What the exercise asks:
Copy the data exactly; pictures stay out of the copy.

##########

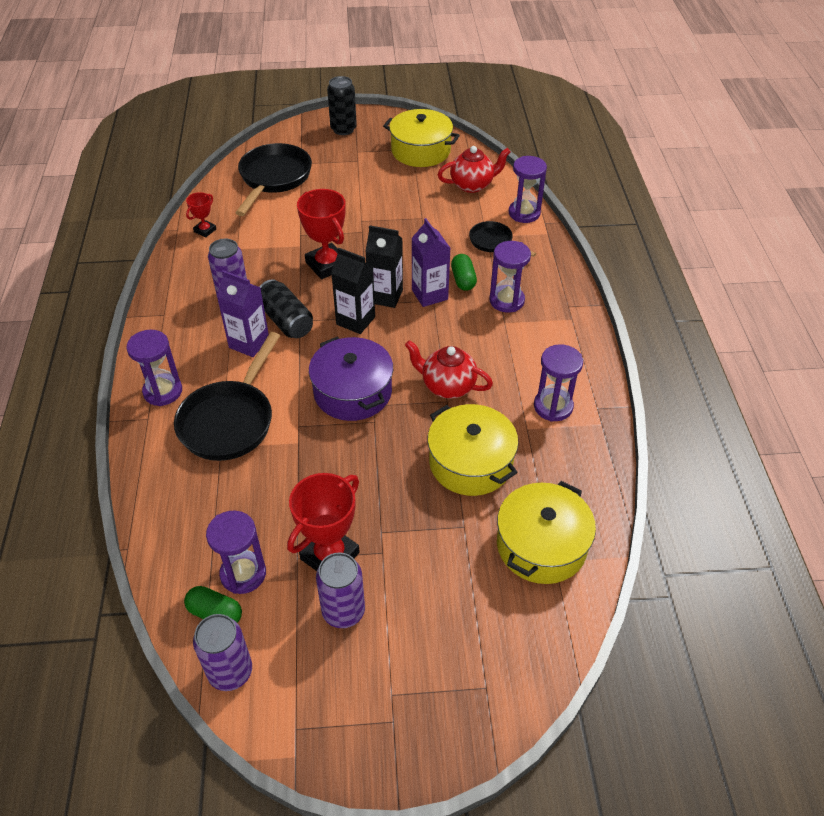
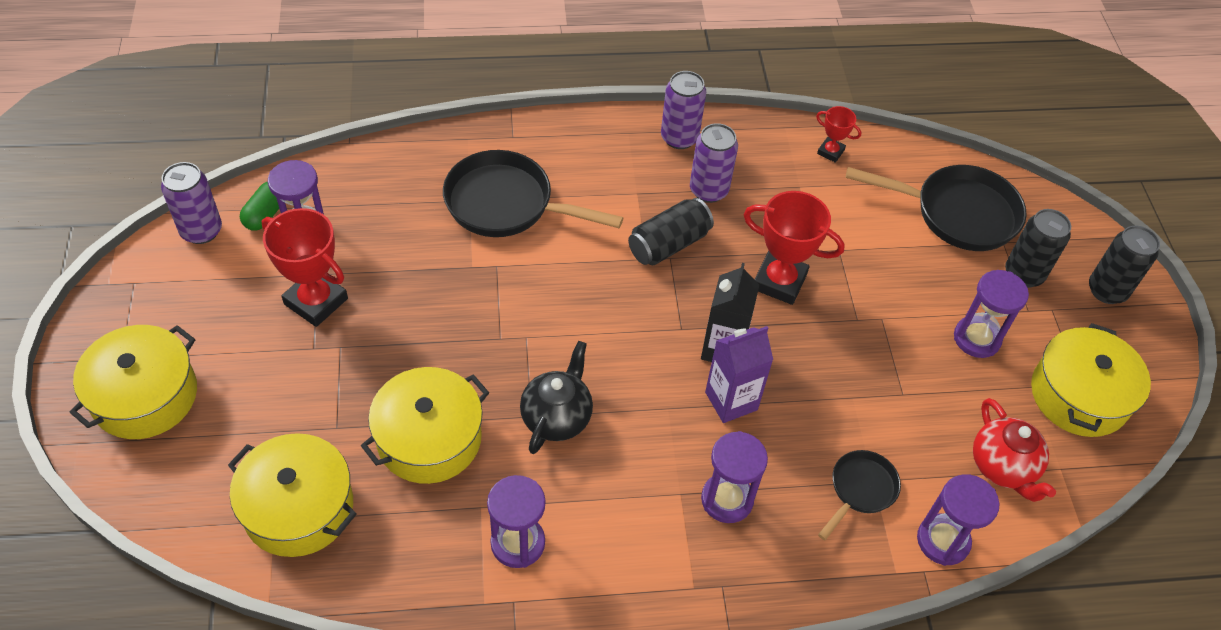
camera: 85 degrees right, 5 degrees up
purple hourglass [126,330,182,406] -> purple hourglass moved to [954,270,1029,358]
purple carton [217,270,269,357] -> none
red trophy [297,189,346,279] -> red trophy turned 60 degrees clockwise [743,191,845,305]
purple pot [309,337,393,421] -> none
purple can [316,553,365,628] -> purple can moved to [661,71,706,149]
black carton [331,248,375,334] -> none
red teapot [405,340,493,399] -> black teapot [520,341,593,454]
green capsule [451,254,477,291] -> none
none -> yellow pot [69,325,197,439]
none -> black can [1005,209,1071,288]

##########

Result:
camera: 85 degrees right, 5 degrees up
purple hourglass [126,330,182,406] -> purple hourglass moved to [954,270,1029,358]
purple carton [217,270,269,357] -> none
red trophy [297,189,346,279] -> red trophy turned 60 degrees clockwise [743,191,845,305]
purple pot [309,337,393,421] -> none
purple can [316,553,365,628] -> purple can moved to [661,71,706,149]
black carton [331,248,375,334] -> none
red teapot [405,340,493,399] -> black teapot [520,341,593,454]
green capsule [451,254,477,291] -> none
none -> yellow pot [69,325,197,439]
none -> black can [1005,209,1071,288]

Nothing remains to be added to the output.